> [WHAT IS EXPECTED]: It would help if you retyped the data exactly, leaving out the pictures.

Frame-by-frame shape edits
------------------------------
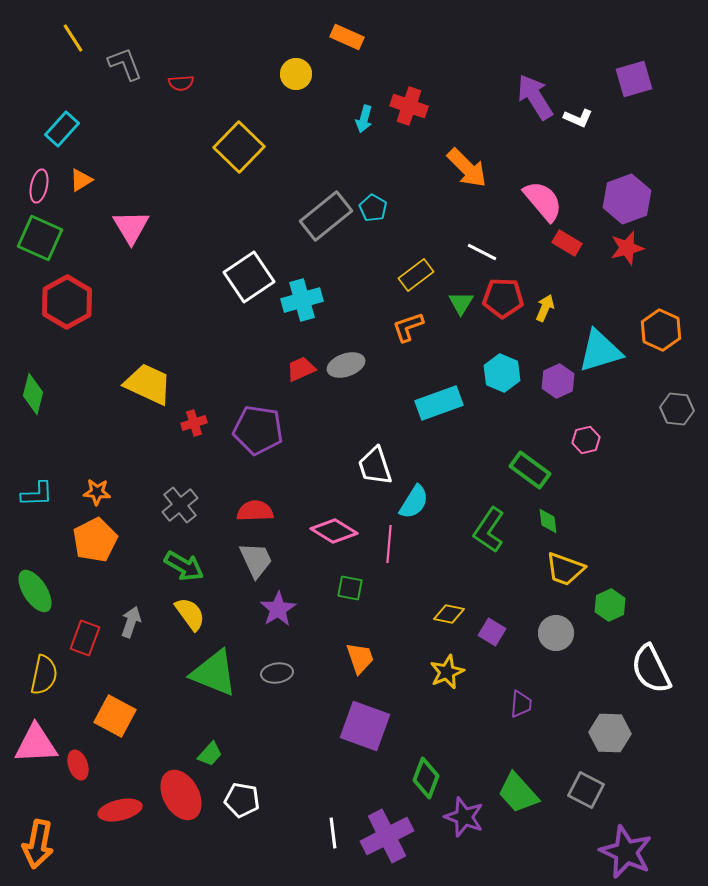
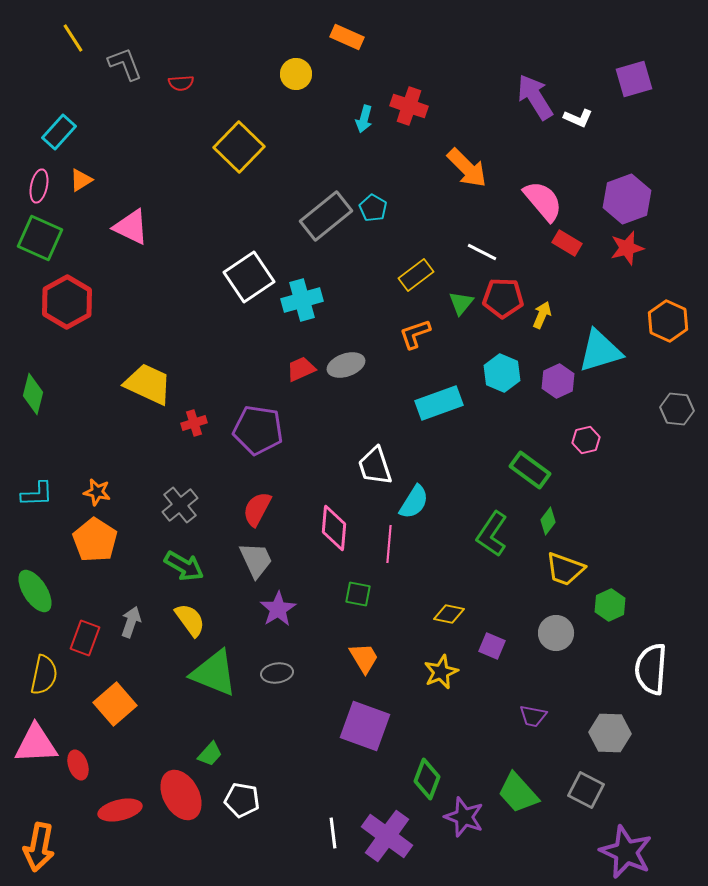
cyan rectangle at (62, 129): moved 3 px left, 3 px down
pink triangle at (131, 227): rotated 33 degrees counterclockwise
green triangle at (461, 303): rotated 8 degrees clockwise
yellow arrow at (545, 308): moved 3 px left, 7 px down
orange L-shape at (408, 327): moved 7 px right, 7 px down
orange hexagon at (661, 330): moved 7 px right, 9 px up
orange star at (97, 492): rotated 8 degrees clockwise
red semicircle at (255, 511): moved 2 px right, 2 px up; rotated 60 degrees counterclockwise
green diamond at (548, 521): rotated 44 degrees clockwise
green L-shape at (489, 530): moved 3 px right, 4 px down
pink diamond at (334, 531): moved 3 px up; rotated 63 degrees clockwise
orange pentagon at (95, 540): rotated 12 degrees counterclockwise
green square at (350, 588): moved 8 px right, 6 px down
yellow semicircle at (190, 614): moved 6 px down
purple square at (492, 632): moved 14 px down; rotated 8 degrees counterclockwise
orange trapezoid at (360, 658): moved 4 px right; rotated 12 degrees counterclockwise
white semicircle at (651, 669): rotated 30 degrees clockwise
yellow star at (447, 672): moved 6 px left
purple trapezoid at (521, 704): moved 12 px right, 12 px down; rotated 96 degrees clockwise
orange square at (115, 716): moved 12 px up; rotated 21 degrees clockwise
green diamond at (426, 778): moved 1 px right, 1 px down
purple cross at (387, 836): rotated 27 degrees counterclockwise
orange arrow at (38, 844): moved 1 px right, 3 px down
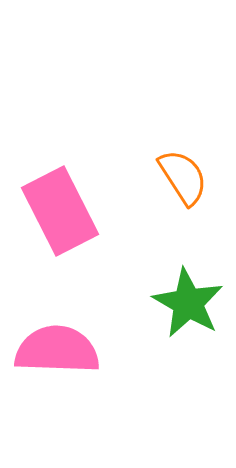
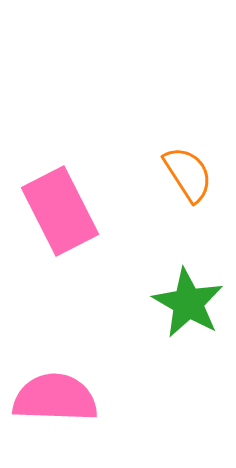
orange semicircle: moved 5 px right, 3 px up
pink semicircle: moved 2 px left, 48 px down
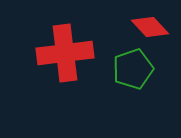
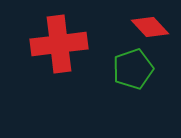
red cross: moved 6 px left, 9 px up
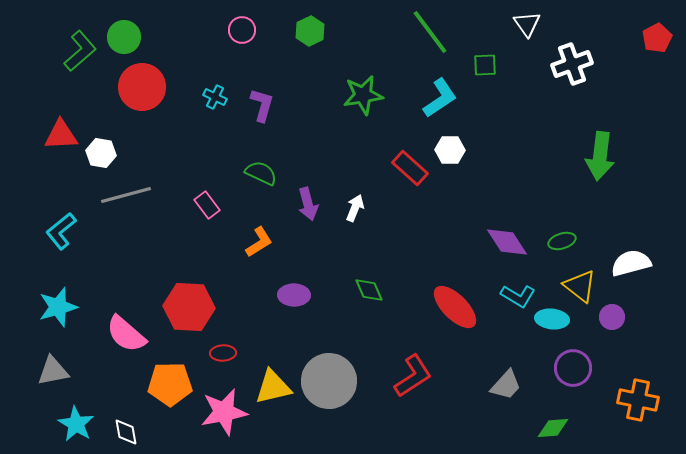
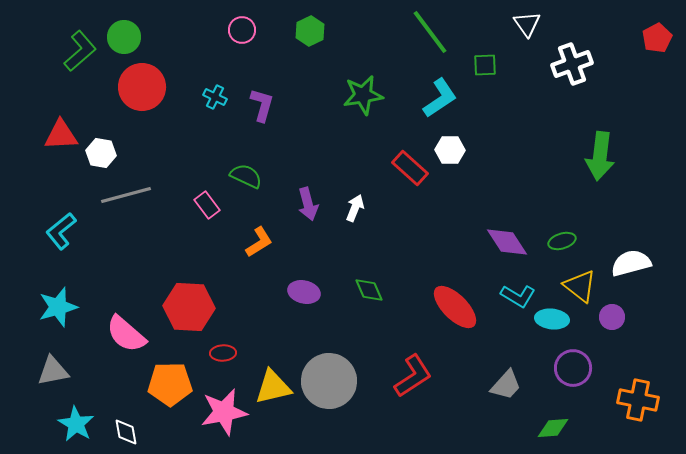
green semicircle at (261, 173): moved 15 px left, 3 px down
purple ellipse at (294, 295): moved 10 px right, 3 px up; rotated 12 degrees clockwise
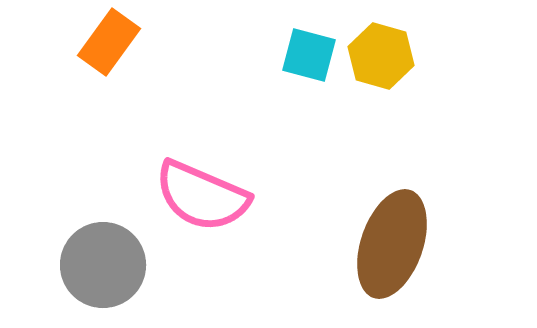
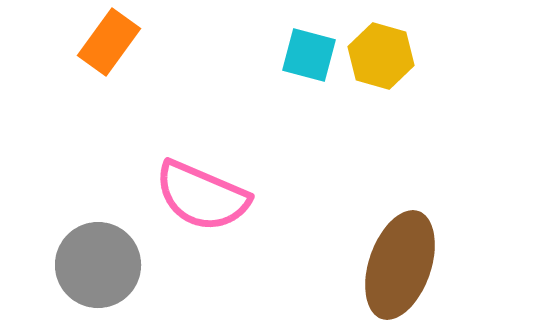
brown ellipse: moved 8 px right, 21 px down
gray circle: moved 5 px left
------------------------------
> [ANSWER TO THE PROBLEM]:
cyan rectangle at (62, 129): moved 3 px left, 3 px down
pink triangle at (131, 227): rotated 33 degrees counterclockwise
green triangle at (461, 303): rotated 8 degrees clockwise
yellow arrow at (545, 308): moved 3 px left, 7 px down
orange L-shape at (408, 327): moved 7 px right, 7 px down
orange hexagon at (661, 330): moved 7 px right, 9 px up
orange star at (97, 492): rotated 8 degrees clockwise
red semicircle at (255, 511): moved 2 px right, 2 px up; rotated 60 degrees counterclockwise
green diamond at (548, 521): rotated 44 degrees clockwise
green L-shape at (489, 530): moved 3 px right, 4 px down
pink diamond at (334, 531): moved 3 px up; rotated 63 degrees clockwise
orange pentagon at (95, 540): rotated 12 degrees counterclockwise
green square at (350, 588): moved 8 px right, 6 px down
yellow semicircle at (190, 614): moved 6 px down
purple square at (492, 632): moved 14 px down; rotated 8 degrees counterclockwise
orange trapezoid at (360, 658): moved 4 px right; rotated 12 degrees counterclockwise
white semicircle at (651, 669): rotated 30 degrees clockwise
yellow star at (447, 672): moved 6 px left
purple trapezoid at (521, 704): moved 12 px right, 12 px down; rotated 96 degrees clockwise
orange square at (115, 716): moved 12 px up; rotated 21 degrees clockwise
green diamond at (426, 778): moved 1 px right, 1 px down
purple cross at (387, 836): rotated 27 degrees counterclockwise
orange arrow at (38, 844): moved 1 px right, 3 px down
orange semicircle: moved 5 px right, 3 px up
pink semicircle: moved 2 px left, 48 px down
red cross: moved 6 px left, 9 px up
green semicircle at (261, 173): moved 15 px left, 3 px down
purple ellipse at (294, 295): moved 10 px right, 3 px up; rotated 12 degrees clockwise
brown ellipse: moved 8 px right, 21 px down
gray circle: moved 5 px left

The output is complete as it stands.